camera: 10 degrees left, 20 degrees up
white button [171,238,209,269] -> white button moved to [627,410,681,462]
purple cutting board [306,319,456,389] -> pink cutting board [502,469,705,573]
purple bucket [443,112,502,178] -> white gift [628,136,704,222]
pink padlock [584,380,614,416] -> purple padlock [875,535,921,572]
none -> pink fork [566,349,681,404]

...

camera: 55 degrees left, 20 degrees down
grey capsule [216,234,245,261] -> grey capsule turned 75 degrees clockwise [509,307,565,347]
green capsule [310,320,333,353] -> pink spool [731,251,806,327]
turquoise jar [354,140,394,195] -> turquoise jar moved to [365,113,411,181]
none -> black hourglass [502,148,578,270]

#### EXERCISE DIRECTIONS
Reproduce word for word the material above, beginning with the line that contains "grey capsule [216,234,245,261]" and ending with the line that contains "none -> black hourglass [502,148,578,270]".

#### TASK RESPONSE
grey capsule [216,234,245,261] -> grey capsule turned 75 degrees clockwise [509,307,565,347]
green capsule [310,320,333,353] -> pink spool [731,251,806,327]
turquoise jar [354,140,394,195] -> turquoise jar moved to [365,113,411,181]
none -> black hourglass [502,148,578,270]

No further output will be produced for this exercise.